-- START Data --

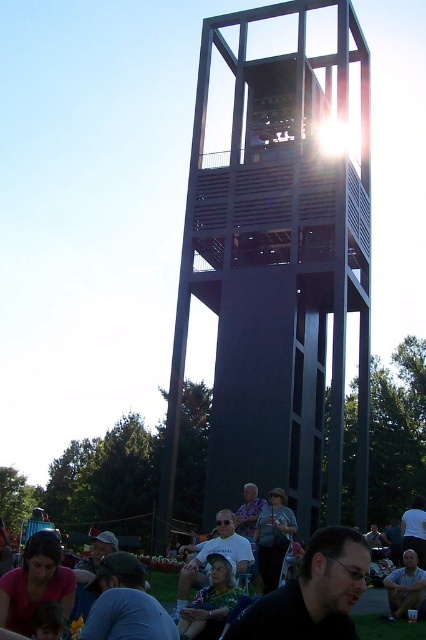
Question: From the image, what is the correct spatial relationship of black metal observation tower at center in relation to light brown leather jacket at lower right?

Choices:
 (A) left
 (B) right

Answer: (A)

Question: Is black metal observation tower at center thinner than black matte shirt at lower center?

Choices:
 (A) yes
 (B) no

Answer: (B)

Question: Which point appears closest to the camera in this image?

Choices:
 (A) (273, 310)
 (B) (68, 604)

Answer: (B)

Question: Can you confirm if black metal observation tower at center is positioned to the right of black matte shirt at lower center?

Choices:
 (A) no
 (B) yes

Answer: (B)

Question: Which of the following is the closest to the observer?

Choices:
 (A) black matte shirt at lower center
 (B) matte gray shirt at center
 (C) floral fabric dress at lower center

Answer: (A)

Question: Which of these objects is positioned farthest from the black matte shirt at lower center?

Choices:
 (A) floral fabric dress at lower center
 (B) black metal observation tower at center
 (C) matte black chairs at lower center

Answer: (B)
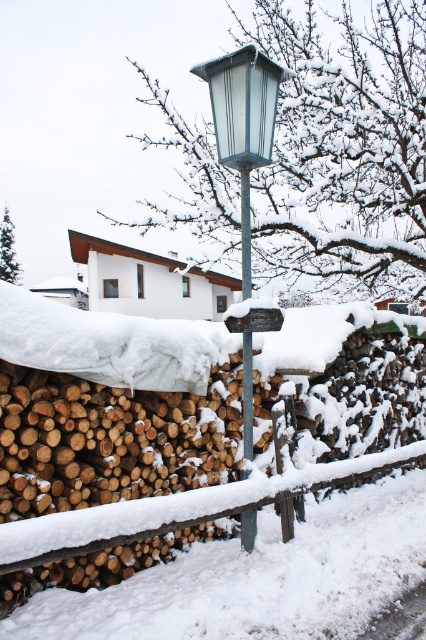
Is metallic glass street light at center positioned before white glass lamp at center?

That is False.

Can you confirm if metallic glass street light at center is positioned to the right of white glass lamp at center?

Yes, metallic glass street light at center is to the right of white glass lamp at center.

Locate an element on the screen. metallic glass street light at center is located at coordinates (244, 122).

The image size is (426, 640). Find the location of `metallic glass street light at center`. metallic glass street light at center is located at coordinates (244, 122).

Who is positioned more to the left, white glass lamp at center or wooden sign at center?

white glass lamp at center is more to the left.

Is white glass lamp at center below wooden sign at center?

No.

In order to click on white glass lamp at center in this screenshot , I will do pos(242,104).

Identify the location of white glass lamp at center. (242, 104).

Between snow-covered wooden fence at lower center and wooden sign at center, which one appears on the left side from the viewer's perspective?

snow-covered wooden fence at lower center

Does snow-covered wooden fence at lower center have a greater height compared to wooden sign at center?

Indeed, snow-covered wooden fence at lower center has a greater height compared to wooden sign at center.

The height and width of the screenshot is (640, 426). What do you see at coordinates (365, 397) in the screenshot?
I see `snow-covered wooden fence at lower center` at bounding box center [365, 397].

This screenshot has height=640, width=426. Identify the location of snow-covered wooden fence at lower center. (365, 397).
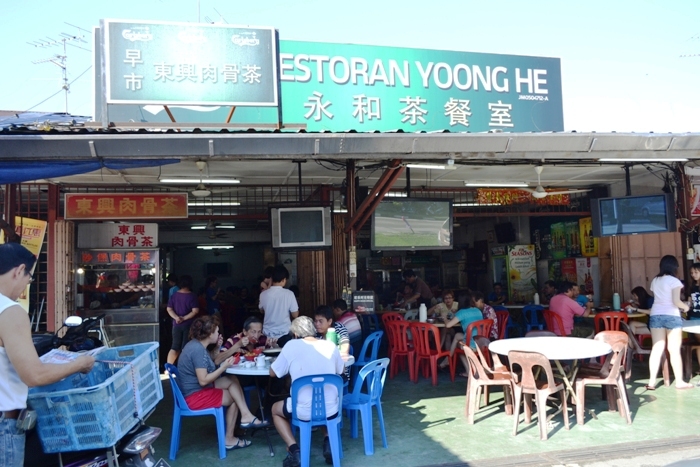
Find the location of a particular element. The image size is (700, 467). blue chairs is located at coordinates [183, 411], [309, 421], [367, 402], [372, 345].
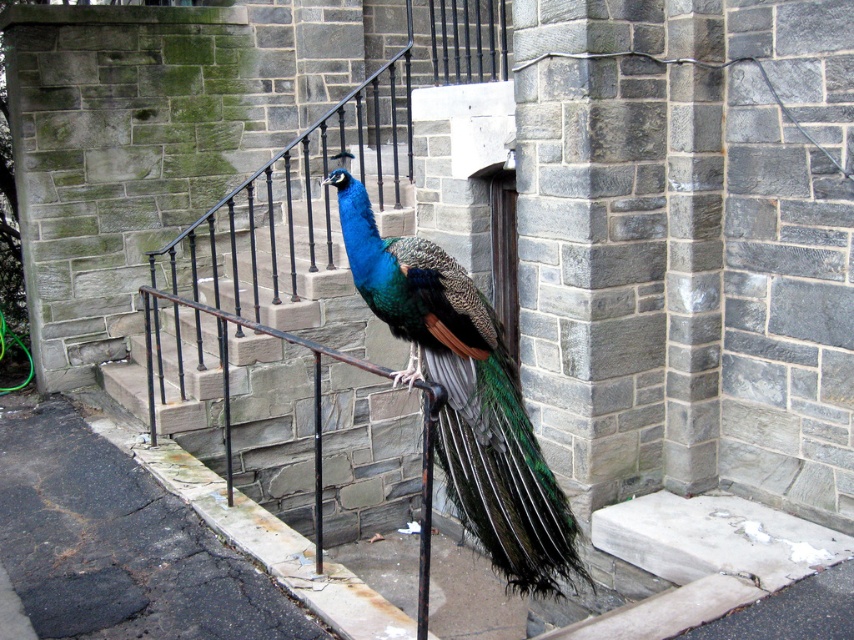
Does shiny blue peacock at center have a greater height compared to gray stone stairs at center?

In fact, shiny blue peacock at center may be shorter than gray stone stairs at center.

Is shiny blue peacock at center wider than gray stone stairs at center?

No.

What do you see at coordinates (465, 397) in the screenshot? I see `shiny blue peacock at center` at bounding box center [465, 397].

You are a GUI agent. You are given a task and a screenshot of the screen. Output one action in this format:
    pyautogui.click(x=<x>, y=<y>)
    Task: Click on the shiny blue peacock at center
    Image resolution: width=854 pixels, height=640 pixels.
    Given the screenshot: What is the action you would take?
    pyautogui.click(x=465, y=397)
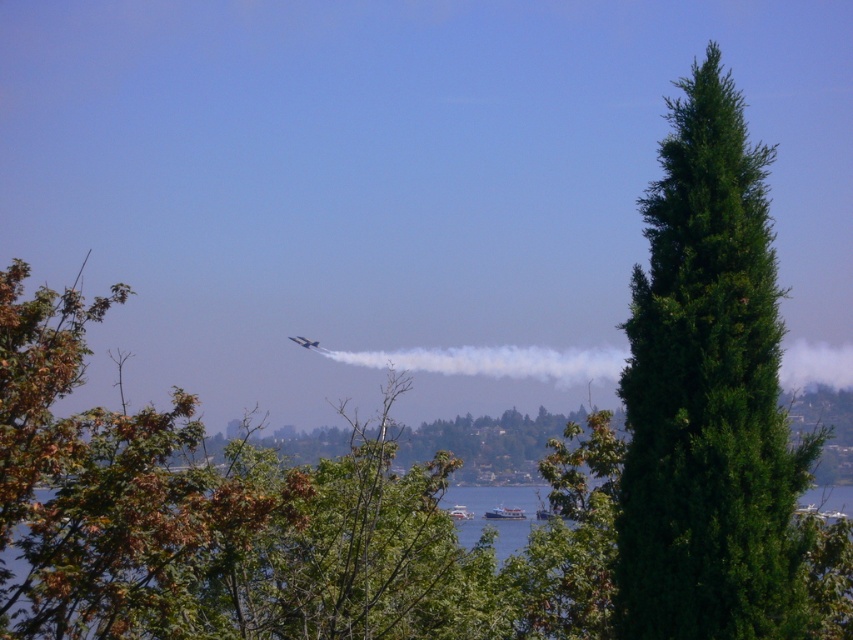
You are a photographer trying to capture both the white plastic boat at lower center and the white glossy boat at lower center in a single shot. Given their sizes, which boat would appear closer to the camera in the photo?

The white plastic boat at lower center is smaller than the white glossy boat at lower center, so it would appear farther away from the camera, making the white glossy boat at lower center closer in the photo.

You are an observer standing at the edge of the lake. You notice the green leafy tree at center and the white glossy boat at lower center. Which object appears wider from your perspective?

The green leafy tree at center appears wider than the white glossy boat at lower center because its width surpasses the boat.

You are standing at the edge of the lake and see two points marked on the water surface. The first point is labeled as point (106, 522) and the second as point (427, 349). Which point is closer to your current position?

Point (106, 522) is in front of point (427, 349), so it is closer to your current position.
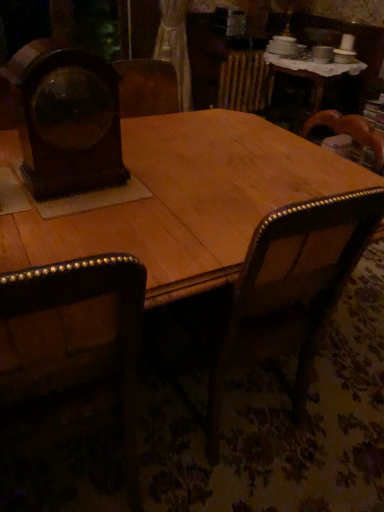
Question: From the image's perspective, is wooden armchair at center above or below dark brown leather chair at left?

Choices:
 (A) above
 (B) below

Answer: (A)

Question: Looking at the image, does wooden armchair at center seem bigger or smaller compared to dark brown leather chair at left?

Choices:
 (A) big
 (B) small

Answer: (A)

Question: Based on their relative distances, which object is nearer to the wooden clock at left?

Choices:
 (A) dark brown leather chair at left
 (B) wooden armchair at center

Answer: (A)

Question: Estimate the real-world distances between objects in this image. Which object is closer to the wooden armchair at center?

Choices:
 (A) wooden clock at left
 (B) dark brown leather chair at left

Answer: (B)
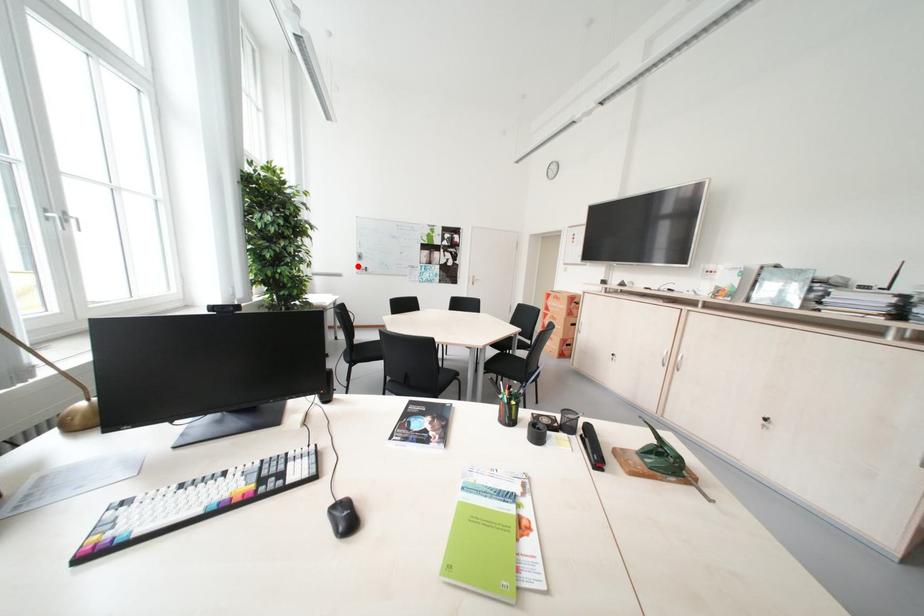
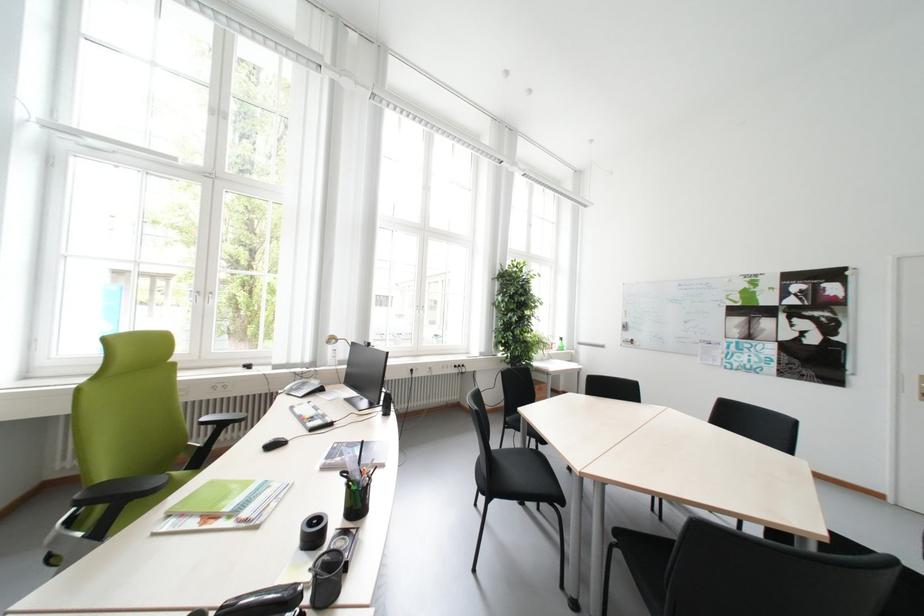
In the second image, find the point that corresponds to the highlighted location in the first image.

(621, 338)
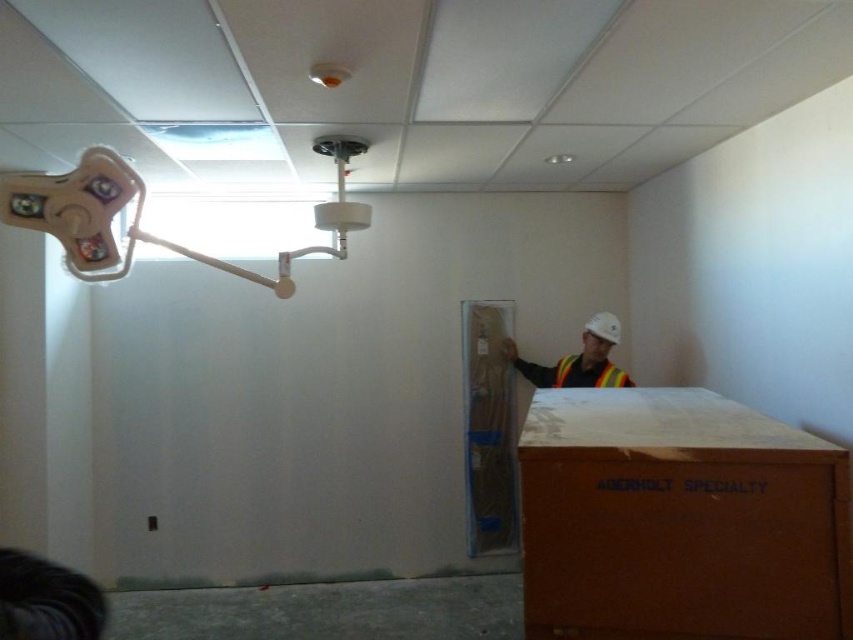
Is brown cardboard box at lower right positioned in front of white plastic light fixture at upper left?

No, it is not.

Does point (572, 401) come farther from viewer compared to point (136, 204)?

Yes, it is behind point (136, 204).

Image resolution: width=853 pixels, height=640 pixels. What are the coordinates of `brown cardboard box at lower right` in the screenshot? It's located at (679, 520).

Is brown cardboard box at lower right bigger than reflective safety vest at center?

Indeed, brown cardboard box at lower right has a larger size compared to reflective safety vest at center.

Is brown cardboard box at lower right taller than reflective safety vest at center?

Yes.

Which is in front, point (596, 486) or point (564, 356)?

Point (596, 486) is more forward.

Locate an element on the screen. brown cardboard box at lower right is located at coordinates (679, 520).

Is point (662, 492) positioned after point (556, 364)?

No, (662, 492) is in front of (556, 364).

Can you confirm if brown cardboard box at lower right is positioned below reflective yellow safety vest at center?

Yes.

The height and width of the screenshot is (640, 853). What do you see at coordinates (679, 520) in the screenshot? I see `brown cardboard box at lower right` at bounding box center [679, 520].

Where is `brown cardboard box at lower right`? brown cardboard box at lower right is located at coordinates (679, 520).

-- END Data --

◆ **Exercise brief**: Put every line of the listing above into a numbered list, skipping blank lines and leaving the pictures out of your answer.

◆ **Task solution**:
1. Question: From the image, what is the correct spatial relationship of black metal observation tower at center in relation to light brown leather jacket at lower right?
2. Choices:
3.  (A) left
4.  (B) right
5. Answer: (A)
6. Question: Is black metal observation tower at center thinner than black matte shirt at lower center?
7. Choices:
8.  (A) yes
9.  (B) no
10. Answer: (B)
11. Question: Which point appears closest to the camera in this image?
12. Choices:
13.  (A) (273, 310)
14.  (B) (68, 604)
15. Answer: (B)
16. Question: Can you confirm if black metal observation tower at center is positioned to the right of black matte shirt at lower center?
17. Choices:
18.  (A) no
19.  (B) yes
20. Answer: (B)
21. Question: Which of the following is the closest to the observer?
22. Choices:
23.  (A) black matte shirt at lower center
24.  (B) matte gray shirt at center
25.  (C) floral fabric dress at lower center
26. Answer: (A)
27. Question: Which of these objects is positioned farthest from the black matte shirt at lower center?
28. Choices:
29.  (A) floral fabric dress at lower center
30.  (B) black metal observation tower at center
31.  (C) matte black chairs at lower center
32. Answer: (B)
33. Is metallic glass street light at center positioned before white glass lamp at center?
34. That is False.
35. Can you confirm if metallic glass street light at center is positioned to the right of white glass lamp at center?
36. Yes, metallic glass street light at center is to the right of white glass lamp at center.
37. Locate an element on the screen. metallic glass street light at center is located at coordinates (244, 122).
38. The image size is (426, 640). Find the location of `metallic glass street light at center`. metallic glass street light at center is located at coordinates (244, 122).
39. Who is positioned more to the left, white glass lamp at center or wooden sign at center?
40. white glass lamp at center is more to the left.
41. Is white glass lamp at center below wooden sign at center?
42. No.
43. In order to click on white glass lamp at center in this screenshot , I will do pos(242,104).
44. Identify the location of white glass lamp at center. (242, 104).
45. Between snow-covered wooden fence at lower center and wooden sign at center, which one appears on the left side from the viewer's perspective?
46. snow-covered wooden fence at lower center
47. Does snow-covered wooden fence at lower center have a greater height compared to wooden sign at center?
48. Indeed, snow-covered wooden fence at lower center has a greater height compared to wooden sign at center.
49. The height and width of the screenshot is (640, 426). What do you see at coordinates (365, 397) in the screenshot?
50. I see `snow-covered wooden fence at lower center` at bounding box center [365, 397].
51. This screenshot has height=640, width=426. Identify the location of snow-covered wooden fence at lower center. (365, 397).
52. Find the location of a particular element. The image size is (700, 467). blue chairs is located at coordinates [183, 411], [309, 421], [367, 402], [372, 345].
53. Does shiny blue peacock at center have a greater height compared to gray stone stairs at center?
54. In fact, shiny blue peacock at center may be shorter than gray stone stairs at center.
55. Is shiny blue peacock at center wider than gray stone stairs at center?
56. No.
57. What do you see at coordinates (465, 397) in the screenshot? I see `shiny blue peacock at center` at bounding box center [465, 397].
58. You are a GUI agent. You are given a task and a screenshot of the screen. Output one action in this format:
59.     pyautogui.click(x=<x>, y=<y>)
60.     Task: Click on the shiny blue peacock at center
61.     Image resolution: width=854 pixels, height=640 pixels.
62.     Given the screenshot: What is the action you would take?
63.     pyautogui.click(x=465, y=397)
64. You are a photographer trying to capture both the white plastic boat at lower center and the white glossy boat at lower center in a single shot. Given their sizes, which boat would appear closer to the camera in the photo?
65. The white plastic boat at lower center is smaller than the white glossy boat at lower center, so it would appear farther away from the camera, making the white glossy boat at lower center closer in the photo.
66. You are an observer standing at the edge of the lake. You notice the green leafy tree at center and the white glossy boat at lower center. Which object appears wider from your perspective?
67. The green leafy tree at center appears wider than the white glossy boat at lower center because its width surpasses the boat.
68. You are standing at the edge of the lake and see two points marked on the water surface. The first point is labeled as point (106, 522) and the second as point (427, 349). Which point is closer to your current position?
69. Point (106, 522) is in front of point (427, 349), so it is closer to your current position.
70. Question: From the image's perspective, is wooden armchair at center above or below dark brown leather chair at left?
71. Choices:
72.  (A) above
73.  (B) below
74. Answer: (A)
75. Question: Looking at the image, does wooden armchair at center seem bigger or smaller compared to dark brown leather chair at left?
76. Choices:
77.  (A) big
78.  (B) small
79. Answer: (A)
80. Question: Based on their relative distances, which object is nearer to the wooden clock at left?
81. Choices:
82.  (A) dark brown leather chair at left
83.  (B) wooden armchair at center
84. Answer: (A)
85. Question: Estimate the real-world distances between objects in this image. Which object is closer to the wooden armchair at center?
86. Choices:
87.  (A) wooden clock at left
88.  (B) dark brown leather chair at left
89. Answer: (B)
90. In the second image, find the point that corresponds to the highlighted location in the first image.
91. (621, 338)
92. Is brown cardboard box at lower right positioned in front of white plastic light fixture at upper left?
93. No, it is not.
94. Does point (572, 401) come farther from viewer compared to point (136, 204)?
95. Yes, it is behind point (136, 204).
96. Image resolution: width=853 pixels, height=640 pixels. What are the coordinates of `brown cardboard box at lower right` in the screenshot? It's located at (679, 520).
97. Is brown cardboard box at lower right bigger than reflective safety vest at center?
98. Indeed, brown cardboard box at lower right has a larger size compared to reflective safety vest at center.
99. Is brown cardboard box at lower right taller than reflective safety vest at center?
100. Yes.
101. Which is in front, point (596, 486) or point (564, 356)?
102. Point (596, 486) is more forward.
103. Locate an element on the screen. brown cardboard box at lower right is located at coordinates (679, 520).
104. Is point (662, 492) positioned after point (556, 364)?
105. No, (662, 492) is in front of (556, 364).
106. Can you confirm if brown cardboard box at lower right is positioned below reflective yellow safety vest at center?
107. Yes.
108. The height and width of the screenshot is (640, 853). What do you see at coordinates (679, 520) in the screenshot? I see `brown cardboard box at lower right` at bounding box center [679, 520].
109. Where is `brown cardboard box at lower right`? brown cardboard box at lower right is located at coordinates (679, 520).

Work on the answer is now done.